◆ BRIEF
For each line in the data that includes "LOAD", make a copy.

◆ INPUT RECORDS
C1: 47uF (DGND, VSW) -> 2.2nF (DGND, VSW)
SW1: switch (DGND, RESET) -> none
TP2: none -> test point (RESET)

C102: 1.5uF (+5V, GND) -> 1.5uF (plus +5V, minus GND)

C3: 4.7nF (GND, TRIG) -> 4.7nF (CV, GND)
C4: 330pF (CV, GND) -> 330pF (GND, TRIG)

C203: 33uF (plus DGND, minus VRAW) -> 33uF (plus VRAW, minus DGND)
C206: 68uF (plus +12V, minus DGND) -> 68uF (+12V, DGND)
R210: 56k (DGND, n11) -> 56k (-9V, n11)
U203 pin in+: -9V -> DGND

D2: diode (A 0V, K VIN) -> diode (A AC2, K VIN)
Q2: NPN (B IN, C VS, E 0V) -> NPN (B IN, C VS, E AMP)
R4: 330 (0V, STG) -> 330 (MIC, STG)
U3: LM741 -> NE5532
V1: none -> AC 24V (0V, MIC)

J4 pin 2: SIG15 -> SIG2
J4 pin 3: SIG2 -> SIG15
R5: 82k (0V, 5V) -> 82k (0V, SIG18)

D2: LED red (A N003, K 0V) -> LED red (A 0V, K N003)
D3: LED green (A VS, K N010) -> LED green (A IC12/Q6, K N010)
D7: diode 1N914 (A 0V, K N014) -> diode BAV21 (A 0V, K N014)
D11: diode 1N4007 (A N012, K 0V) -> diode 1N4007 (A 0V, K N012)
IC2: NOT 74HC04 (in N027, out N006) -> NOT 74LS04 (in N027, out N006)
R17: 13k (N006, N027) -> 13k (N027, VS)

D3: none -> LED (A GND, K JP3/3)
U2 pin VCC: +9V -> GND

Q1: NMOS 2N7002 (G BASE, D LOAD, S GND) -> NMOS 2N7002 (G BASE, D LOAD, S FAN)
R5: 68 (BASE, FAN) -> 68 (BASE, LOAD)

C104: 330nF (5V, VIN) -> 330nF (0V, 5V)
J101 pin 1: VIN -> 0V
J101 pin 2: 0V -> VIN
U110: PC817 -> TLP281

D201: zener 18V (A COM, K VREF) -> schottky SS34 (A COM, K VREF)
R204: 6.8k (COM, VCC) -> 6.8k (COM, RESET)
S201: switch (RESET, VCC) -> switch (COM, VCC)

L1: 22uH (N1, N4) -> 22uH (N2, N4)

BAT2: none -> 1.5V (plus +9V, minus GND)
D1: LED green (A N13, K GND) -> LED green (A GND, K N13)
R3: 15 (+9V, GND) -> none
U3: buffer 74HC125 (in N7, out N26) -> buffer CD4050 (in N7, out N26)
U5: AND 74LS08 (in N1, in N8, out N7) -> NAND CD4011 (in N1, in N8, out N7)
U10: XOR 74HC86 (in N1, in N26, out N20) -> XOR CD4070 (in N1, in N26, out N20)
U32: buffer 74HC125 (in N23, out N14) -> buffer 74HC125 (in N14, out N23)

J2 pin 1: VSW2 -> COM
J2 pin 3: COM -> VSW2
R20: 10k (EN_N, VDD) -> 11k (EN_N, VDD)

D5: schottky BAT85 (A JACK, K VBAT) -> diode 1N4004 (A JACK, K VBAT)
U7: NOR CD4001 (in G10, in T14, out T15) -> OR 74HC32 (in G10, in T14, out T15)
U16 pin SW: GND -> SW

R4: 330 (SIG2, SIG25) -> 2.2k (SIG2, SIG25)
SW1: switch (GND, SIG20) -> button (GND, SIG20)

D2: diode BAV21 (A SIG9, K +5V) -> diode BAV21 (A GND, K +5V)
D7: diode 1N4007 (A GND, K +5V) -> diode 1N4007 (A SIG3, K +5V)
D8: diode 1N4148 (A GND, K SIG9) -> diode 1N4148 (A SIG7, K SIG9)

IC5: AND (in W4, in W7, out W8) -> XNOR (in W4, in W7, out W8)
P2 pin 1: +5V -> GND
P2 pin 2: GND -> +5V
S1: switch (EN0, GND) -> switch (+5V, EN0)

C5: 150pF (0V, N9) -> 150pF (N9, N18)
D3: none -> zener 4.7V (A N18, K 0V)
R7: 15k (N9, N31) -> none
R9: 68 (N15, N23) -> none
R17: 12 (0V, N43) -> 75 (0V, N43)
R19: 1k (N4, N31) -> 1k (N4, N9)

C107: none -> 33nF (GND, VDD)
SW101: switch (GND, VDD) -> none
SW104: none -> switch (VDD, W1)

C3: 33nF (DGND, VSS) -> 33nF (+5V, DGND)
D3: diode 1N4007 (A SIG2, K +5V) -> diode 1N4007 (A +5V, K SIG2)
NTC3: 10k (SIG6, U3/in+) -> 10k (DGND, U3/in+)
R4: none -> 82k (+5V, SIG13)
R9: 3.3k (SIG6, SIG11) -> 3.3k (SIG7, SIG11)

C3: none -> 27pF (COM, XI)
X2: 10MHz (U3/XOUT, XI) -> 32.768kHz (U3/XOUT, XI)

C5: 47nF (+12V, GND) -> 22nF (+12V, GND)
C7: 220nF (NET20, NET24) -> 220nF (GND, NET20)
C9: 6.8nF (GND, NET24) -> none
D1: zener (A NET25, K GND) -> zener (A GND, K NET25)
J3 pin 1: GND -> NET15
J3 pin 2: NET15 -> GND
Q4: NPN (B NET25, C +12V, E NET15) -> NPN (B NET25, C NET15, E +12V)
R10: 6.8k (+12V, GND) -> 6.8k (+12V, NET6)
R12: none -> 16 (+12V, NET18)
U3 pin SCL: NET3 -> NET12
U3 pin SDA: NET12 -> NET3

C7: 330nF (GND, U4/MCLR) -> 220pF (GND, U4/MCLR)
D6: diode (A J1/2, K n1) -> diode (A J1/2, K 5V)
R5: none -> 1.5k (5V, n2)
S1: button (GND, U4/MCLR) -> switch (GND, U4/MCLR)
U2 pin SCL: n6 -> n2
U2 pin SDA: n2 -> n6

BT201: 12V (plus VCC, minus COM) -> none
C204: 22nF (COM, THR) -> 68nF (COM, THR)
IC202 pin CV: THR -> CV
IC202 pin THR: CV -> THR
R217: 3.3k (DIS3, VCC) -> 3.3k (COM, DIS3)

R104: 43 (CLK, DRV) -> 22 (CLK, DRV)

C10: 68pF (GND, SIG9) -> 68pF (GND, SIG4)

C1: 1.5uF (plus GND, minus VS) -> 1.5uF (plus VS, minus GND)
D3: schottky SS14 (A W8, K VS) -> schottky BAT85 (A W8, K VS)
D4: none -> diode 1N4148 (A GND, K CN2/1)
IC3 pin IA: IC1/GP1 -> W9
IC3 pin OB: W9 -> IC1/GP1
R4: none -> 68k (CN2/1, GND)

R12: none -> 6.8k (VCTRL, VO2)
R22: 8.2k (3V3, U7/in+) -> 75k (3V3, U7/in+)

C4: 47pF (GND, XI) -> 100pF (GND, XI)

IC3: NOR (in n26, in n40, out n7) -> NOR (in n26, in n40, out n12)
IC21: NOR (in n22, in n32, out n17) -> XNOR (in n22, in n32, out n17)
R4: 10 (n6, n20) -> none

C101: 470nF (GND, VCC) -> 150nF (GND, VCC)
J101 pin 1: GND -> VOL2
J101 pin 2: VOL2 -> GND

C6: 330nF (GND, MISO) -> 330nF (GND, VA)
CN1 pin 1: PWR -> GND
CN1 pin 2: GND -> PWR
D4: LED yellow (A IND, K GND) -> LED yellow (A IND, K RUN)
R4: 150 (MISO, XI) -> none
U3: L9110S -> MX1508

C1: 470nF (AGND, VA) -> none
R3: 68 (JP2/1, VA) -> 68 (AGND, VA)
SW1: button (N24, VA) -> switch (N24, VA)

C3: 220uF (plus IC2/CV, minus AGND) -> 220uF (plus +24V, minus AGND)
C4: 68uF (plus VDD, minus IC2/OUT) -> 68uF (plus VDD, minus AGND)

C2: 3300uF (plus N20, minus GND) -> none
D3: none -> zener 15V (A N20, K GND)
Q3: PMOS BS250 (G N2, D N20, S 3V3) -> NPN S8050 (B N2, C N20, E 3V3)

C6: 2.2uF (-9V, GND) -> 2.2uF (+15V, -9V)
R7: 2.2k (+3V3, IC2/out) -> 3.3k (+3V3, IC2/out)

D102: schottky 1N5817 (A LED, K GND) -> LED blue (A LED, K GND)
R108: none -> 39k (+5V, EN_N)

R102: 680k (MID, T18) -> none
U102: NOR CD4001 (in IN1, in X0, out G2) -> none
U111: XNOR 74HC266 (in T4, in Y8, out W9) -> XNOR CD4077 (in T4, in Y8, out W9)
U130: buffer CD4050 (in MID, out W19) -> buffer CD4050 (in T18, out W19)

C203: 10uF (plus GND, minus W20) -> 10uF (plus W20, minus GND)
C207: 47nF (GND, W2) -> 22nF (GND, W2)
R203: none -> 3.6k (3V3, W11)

◆ TASK RESULT
Q1: NMOS 2N7002 (G BASE, D LOAD, S GND) -> NMOS 2N7002 (G BASE, D LOAD, S FAN)
R5: 68 (BASE, FAN) -> 68 (BASE, LOAD)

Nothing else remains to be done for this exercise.